**What to do:** Each and every line of the data must appear exactly as given.

**Provided data:**
▼
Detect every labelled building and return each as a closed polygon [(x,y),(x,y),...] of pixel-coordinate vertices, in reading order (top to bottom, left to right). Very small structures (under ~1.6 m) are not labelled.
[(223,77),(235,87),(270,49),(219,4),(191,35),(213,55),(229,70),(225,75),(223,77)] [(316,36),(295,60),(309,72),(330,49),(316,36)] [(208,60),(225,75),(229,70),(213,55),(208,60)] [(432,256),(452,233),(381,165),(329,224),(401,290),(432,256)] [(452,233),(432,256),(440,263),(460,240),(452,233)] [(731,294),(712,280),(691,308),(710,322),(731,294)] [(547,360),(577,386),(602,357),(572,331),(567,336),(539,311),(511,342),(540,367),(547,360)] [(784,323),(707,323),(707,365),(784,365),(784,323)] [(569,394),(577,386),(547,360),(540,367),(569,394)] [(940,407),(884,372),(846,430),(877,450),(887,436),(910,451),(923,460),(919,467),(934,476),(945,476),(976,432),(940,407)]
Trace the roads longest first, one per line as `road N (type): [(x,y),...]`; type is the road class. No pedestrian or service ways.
▲
**Task answer:**
Detect every labelled building and return each as a closed polygon [(x,y),(x,y),...] of pixel-coordinate vertices, in reading order (top to bottom, left to right). Very small structures (under ~1.6 m) are not labelled.
[(223,77),(235,87),(270,49),(219,4),(191,35),(213,55),(229,70),(225,75),(223,77)] [(316,36),(295,60),(309,72),(330,49),(316,36)] [(208,60),(225,75),(229,70),(213,55),(208,60)] [(432,256),(452,233),(381,165),(329,224),(401,290),(432,256)] [(452,233),(432,256),(440,263),(460,240),(452,233)] [(731,294),(712,280),(691,308),(710,322),(731,294)] [(547,360),(577,386),(602,357),(572,331),(567,336),(539,311),(511,342),(540,367),(547,360)] [(784,323),(707,323),(707,365),(784,365),(784,323)] [(569,394),(577,386),(547,360),(540,367),(569,394)] [(940,407),(884,372),(846,430),(877,450),(887,436),(910,451),(923,460),(919,467),(934,476),(945,476),(976,432),(940,407)]
Trace the roads longest first, one per line as `road N (type): [(x,y),...]`; type is the road class. No pedestrian or service ways.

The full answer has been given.